§ Exercise directions
Give again, word for word, each line below starting at the one that contains "BT101: 12V (plus" and ending at the one that contains "T101: NMOS BSS138".

§ Data extracts
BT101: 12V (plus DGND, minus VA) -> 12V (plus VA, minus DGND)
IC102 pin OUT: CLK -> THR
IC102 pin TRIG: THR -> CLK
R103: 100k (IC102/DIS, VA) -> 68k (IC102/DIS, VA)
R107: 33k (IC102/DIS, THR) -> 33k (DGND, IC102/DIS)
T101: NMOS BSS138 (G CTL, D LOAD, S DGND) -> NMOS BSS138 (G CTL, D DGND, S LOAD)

==

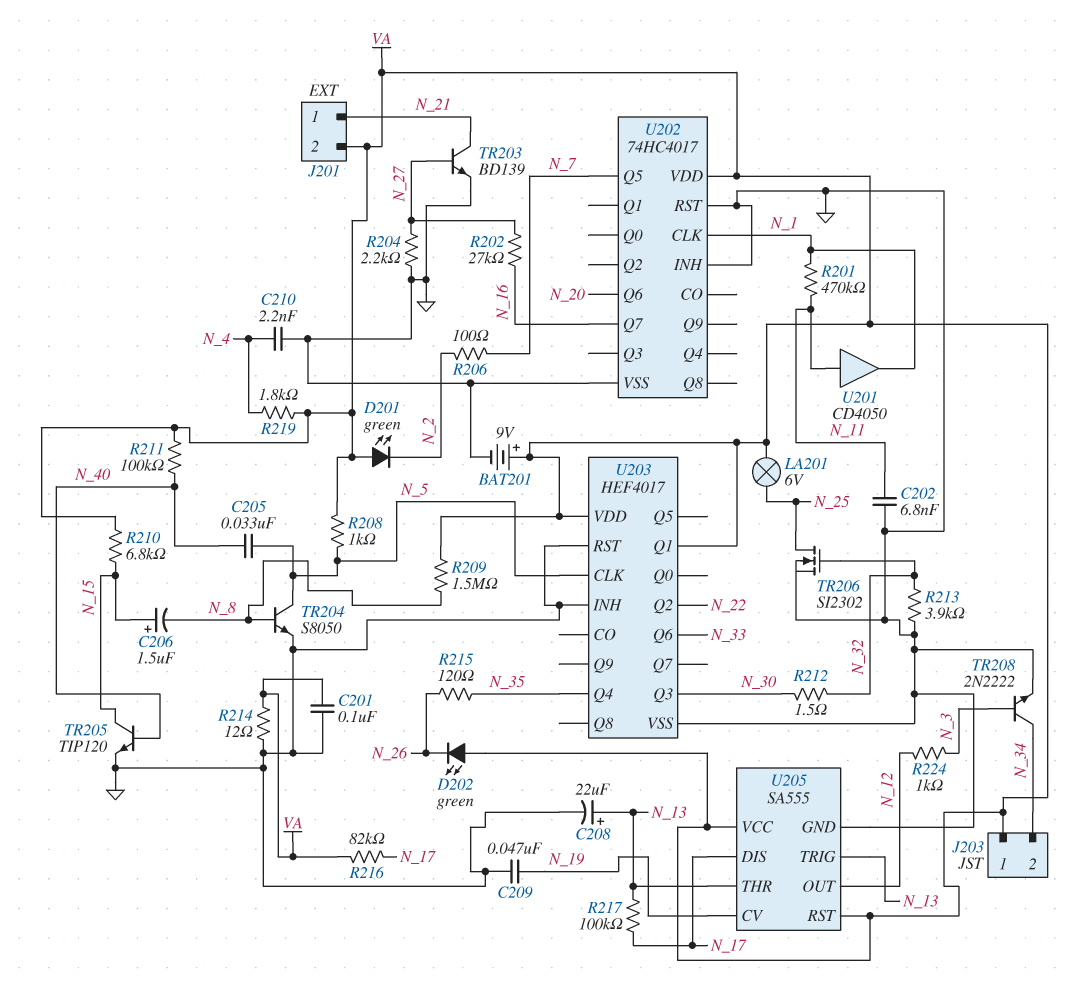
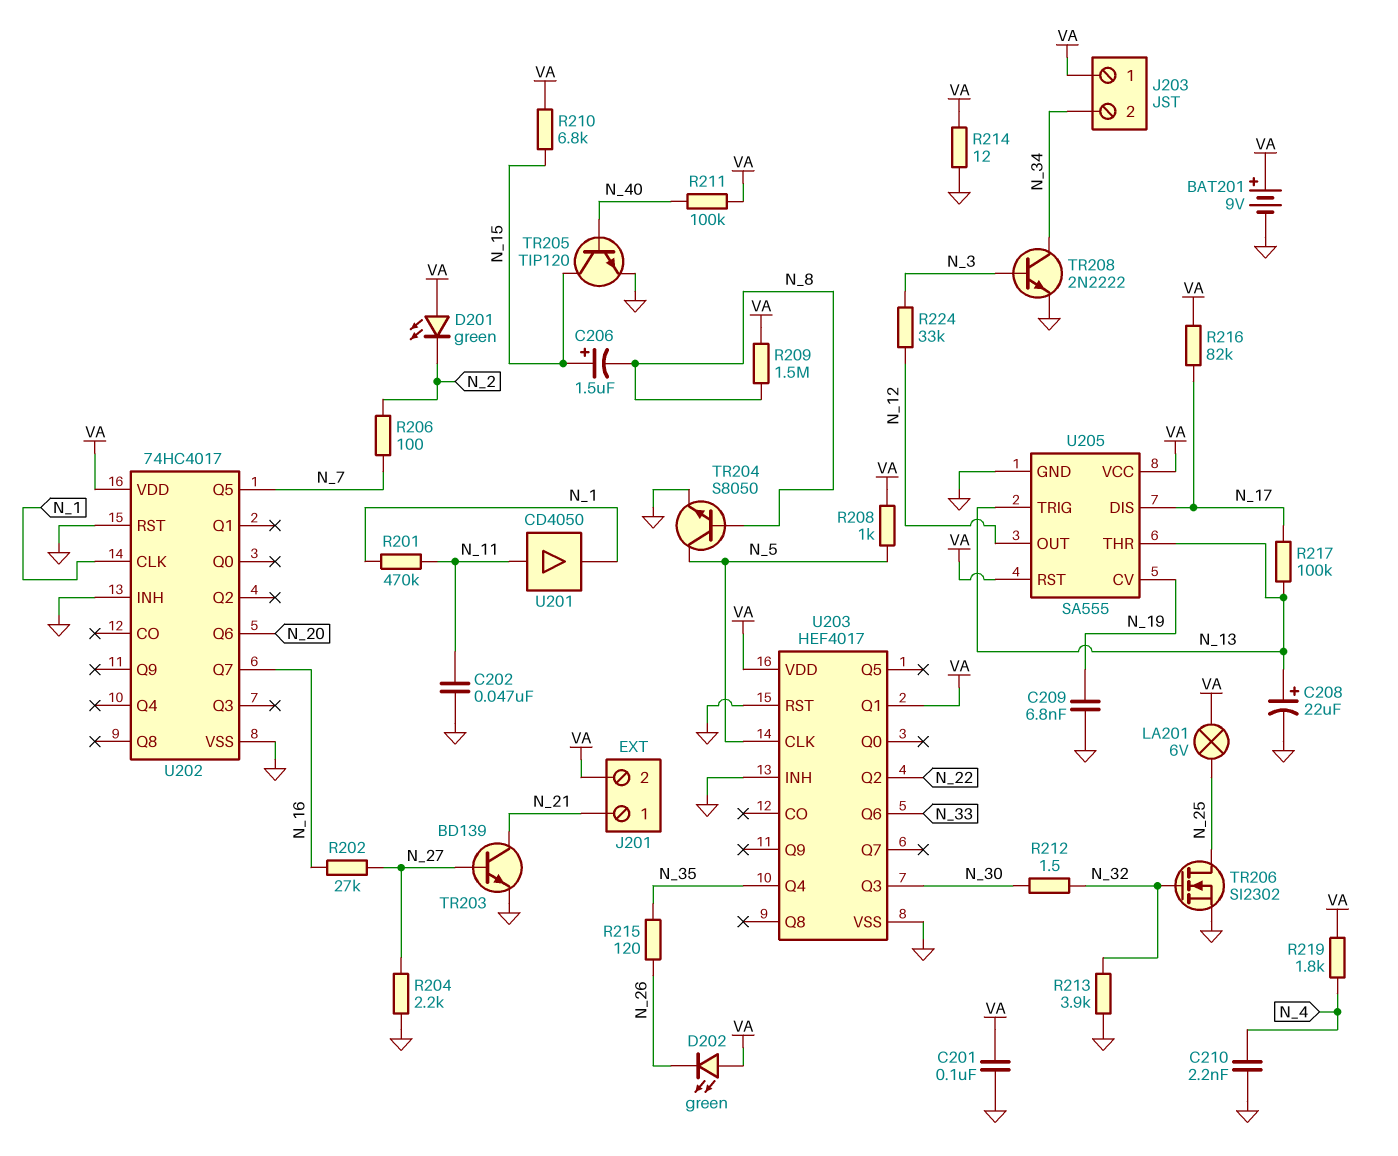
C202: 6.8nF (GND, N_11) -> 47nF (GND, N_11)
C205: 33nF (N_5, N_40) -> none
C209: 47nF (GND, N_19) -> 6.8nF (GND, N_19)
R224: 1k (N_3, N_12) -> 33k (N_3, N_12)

§ Reply to the task
BT101: 12V (plus DGND, minus VA) -> 12V (plus VA, minus DGND)
IC102 pin OUT: CLK -> THR
IC102 pin TRIG: THR -> CLK
R103: 100k (IC102/DIS, VA) -> 68k (IC102/DIS, VA)
R107: 33k (IC102/DIS, THR) -> 33k (DGND, IC102/DIS)
T101: NMOS BSS138 (G CTL, D LOAD, S DGND) -> NMOS BSS138 (G CTL, D DGND, S LOAD)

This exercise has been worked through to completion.